## What this task involves
Please copy every line from the records below that contains the string "yellow".

## Extracted data
+++++

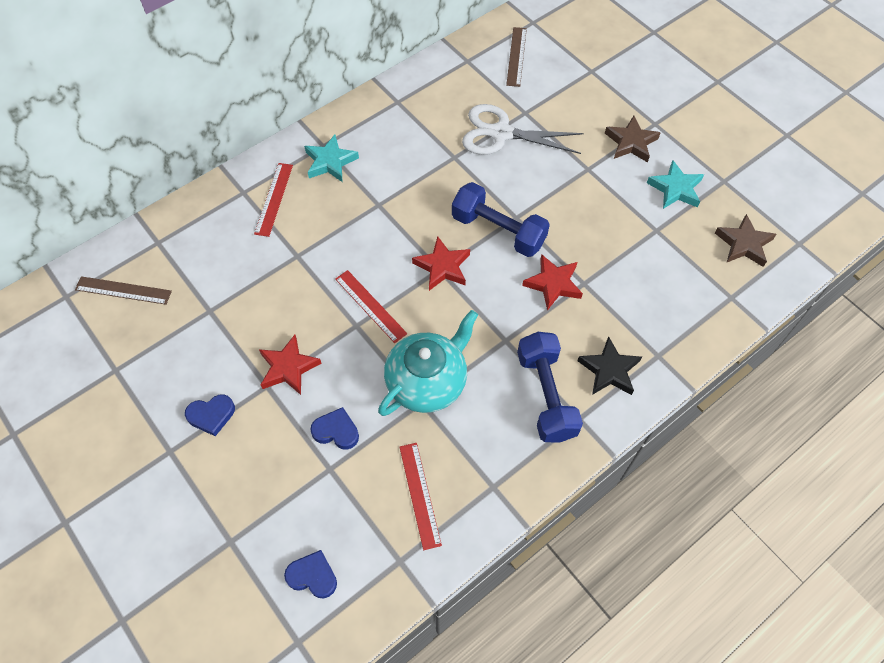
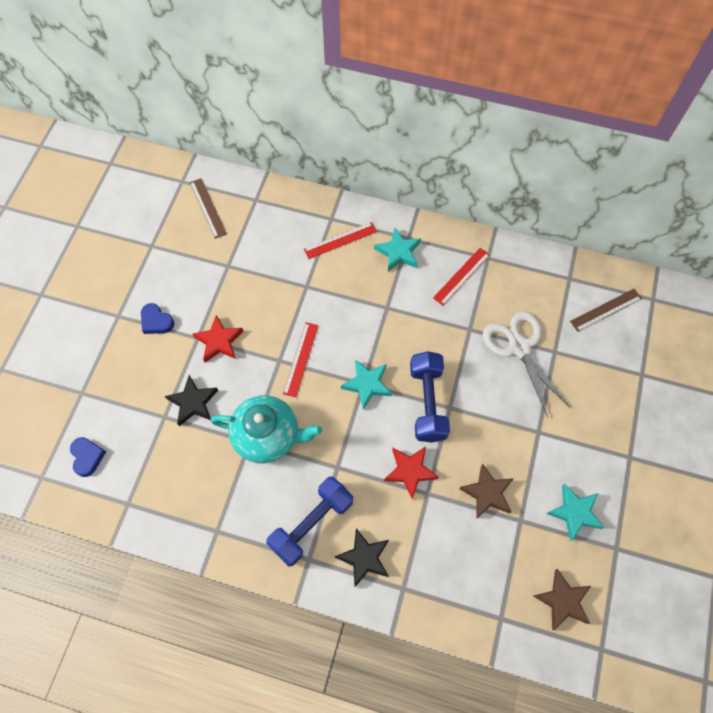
camera: 55 degrees right, 5 degrees up
blue heart [310,407,359,450] -> black star [165,375,218,426]
red ruler [400,443,442,550] -> red ruler moved to [433,248,490,306]
red star [412,236,470,291] -> turquoise star [341,359,392,410]
brown star [605,116,660,163] -> brown star moved to [459,464,514,519]

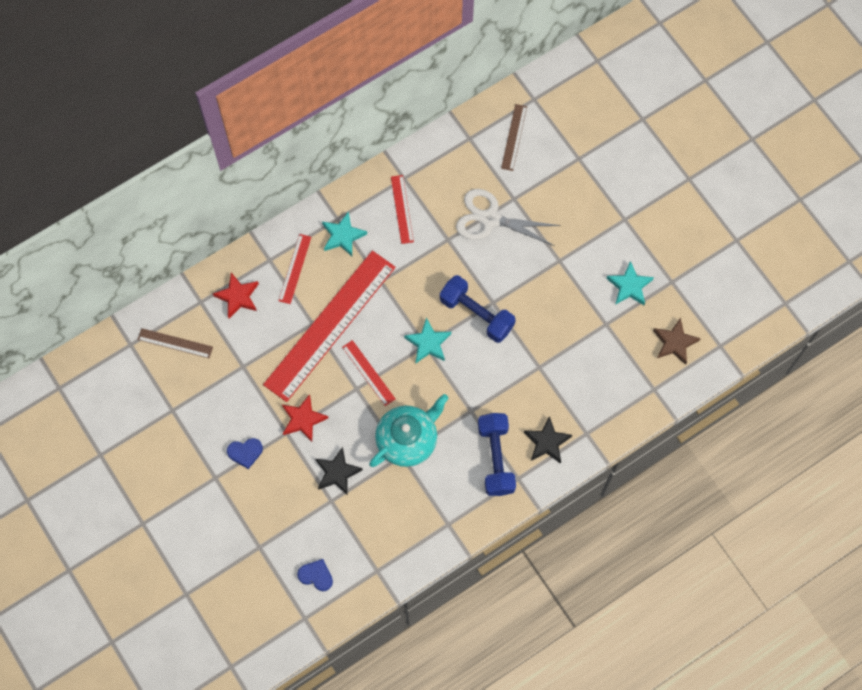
camera: 50 degrees left, 5 degrees up
red star [384,446,439,499] -> red star moved to [213,273,259,318]
brown star [459,464,514,519] -> none
none -> red ruler [263,251,396,402]

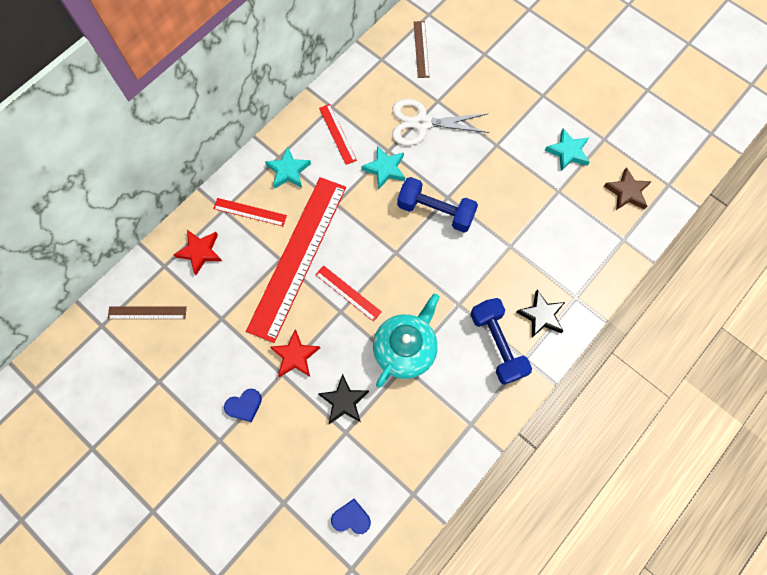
camera: 15 degrees left, 0 degrees up
red ruler [278,234,311,304] -> red ruler turned 75 degrees counterclockwise [213,198,287,226]
turquoise star [404,318,451,363] -> turquoise star moved to [361,146,405,189]

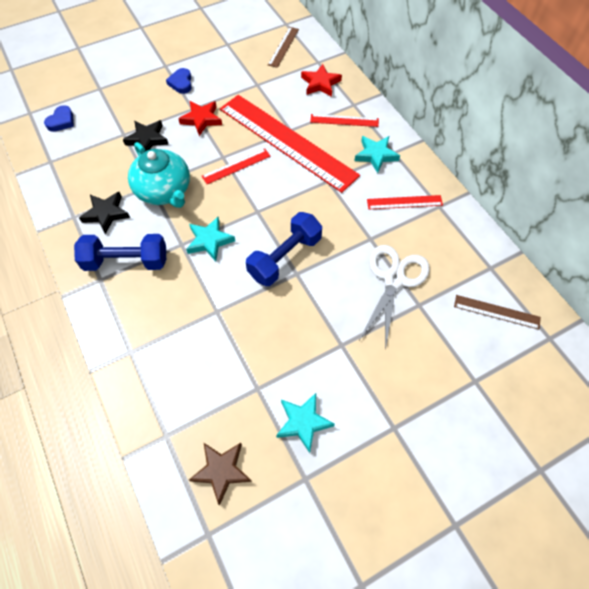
camera: 110 degrees right, 10 degrees down
red ruler [213,198,287,226] -> red ruler turned 60 degrees clockwise [310,114,379,127]
turquoise star [361,146,405,189] -> turquoise star moved to [186,217,235,261]
black star [516,290,565,338] -> black star moved to [79,192,130,234]

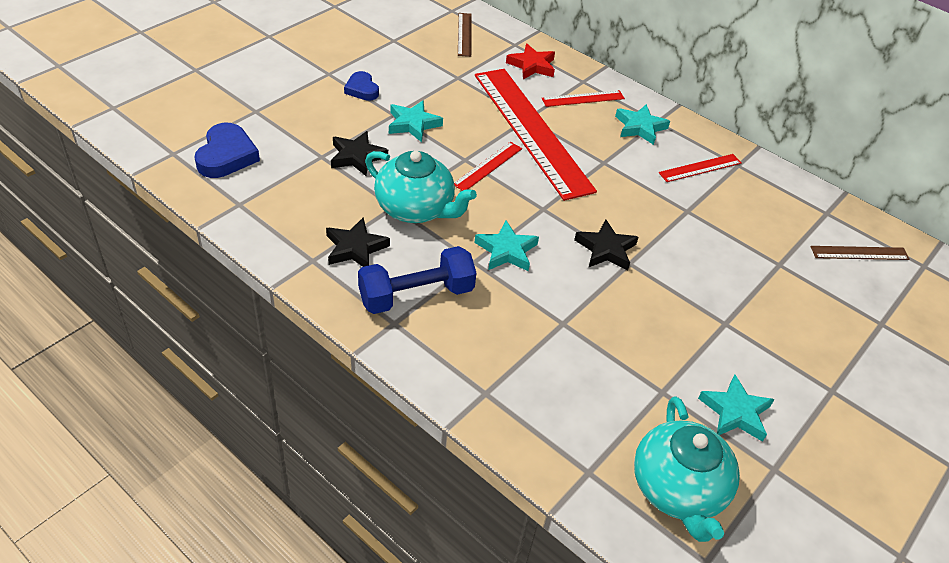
camera: 25 degrees left, 15 degrees down
blue heart [44,105,74,132] -> blue heart [194,123,260,178], size x1.60
red star [178,101,222,136] -> turquoise star [389,100,443,142]
brown star [189,442,252,505] -> turquoise teapot [634,396,740,542]
red ruler [220,95,360,193] -> red ruler turned 45 degrees clockwise [475,69,597,201]
blue dumbbell [246,212,322,286] -> black star [574,219,639,270]
white scissors [360,245,430,350] -> none

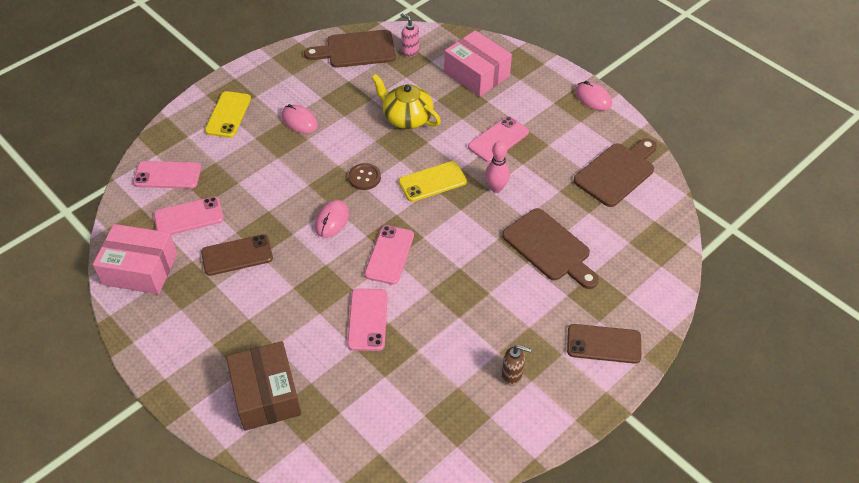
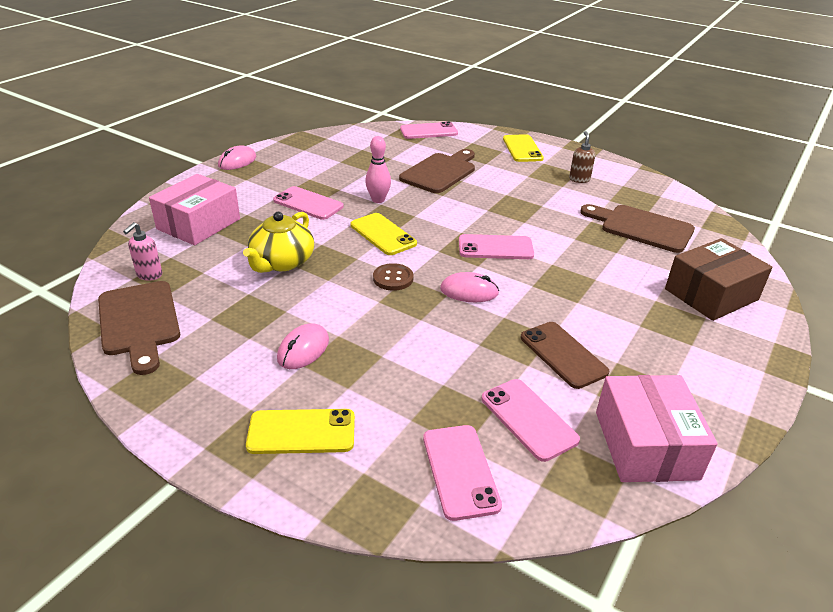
camera: 105 degrees left, 15 degrees down
pink phone [347,289,388,351] -> pink phone moved to [400,122,458,139]
brown phone [567,324,642,364] -> yellow phone [503,134,544,162]
brown cutting board [574,138,657,207] -> brown cutting board moved to [580,204,695,253]

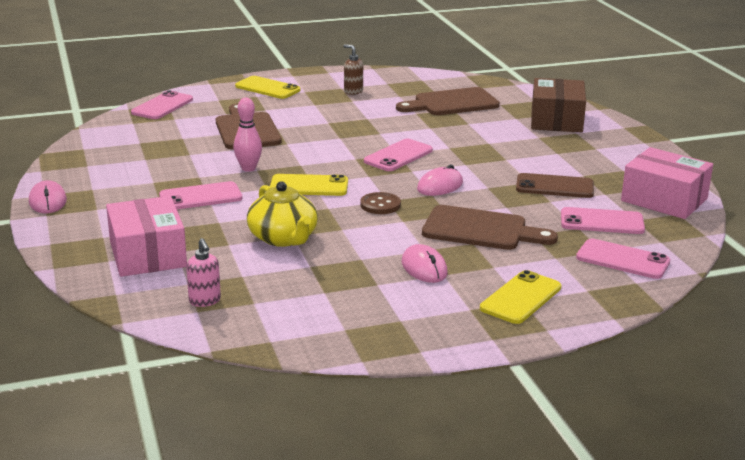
camera: 50 degrees left, 10 degrees down
brown cutting board [98,281,180,375] -> brown cutting board moved to [422,205,558,250]

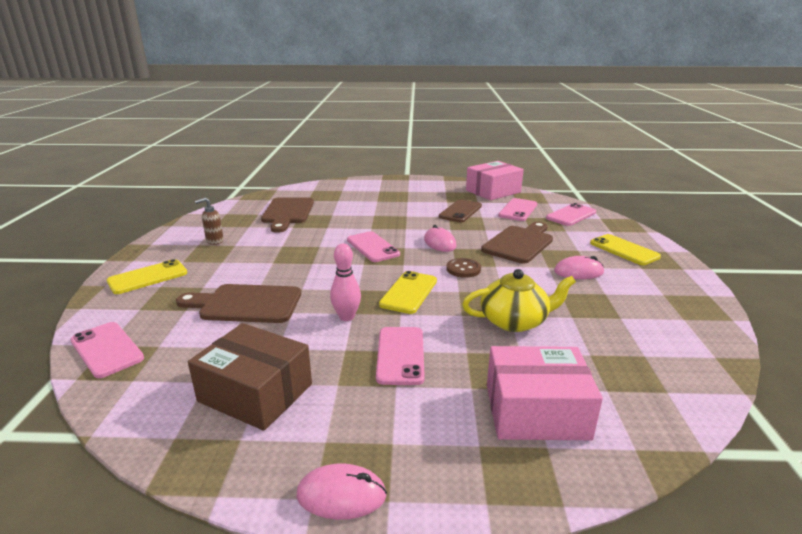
camera: 70 degrees left, 0 degrees up
pink soap dispenser [186,238,221,307] -> none
brown box [531,78,586,133] -> brown box moved to [188,323,312,431]

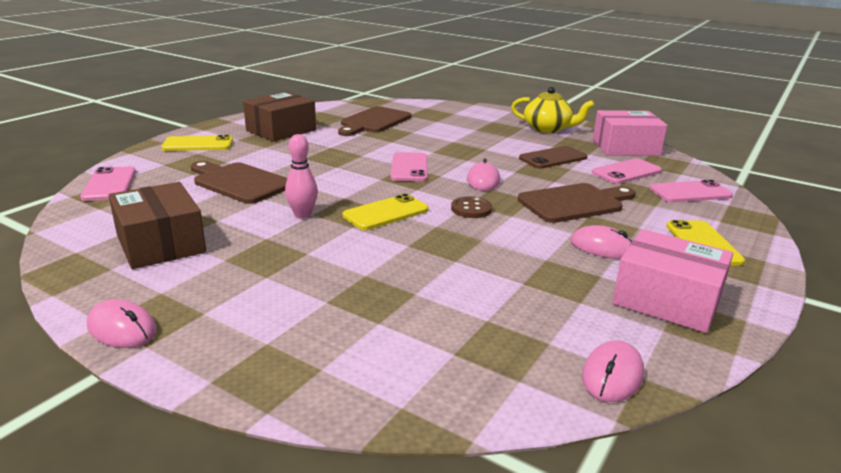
camera: 30 degrees right, 0 degrees up
brown soap dispenser [195,197,224,245] -> brown box [243,92,316,142]
pink phone [376,327,425,385] -> none
yellow teapot [462,269,576,332] -> yellow teapot moved to [511,87,594,133]
pink box [487,346,603,440] -> pink box moved to [612,229,733,333]
none -> pink mouse [582,340,644,402]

+++++

## Answer to this problem
brown phone [567,324,642,364] -> yellow phone [503,134,544,162]
yellow teapot [462,269,576,332] -> yellow teapot moved to [511,87,594,133]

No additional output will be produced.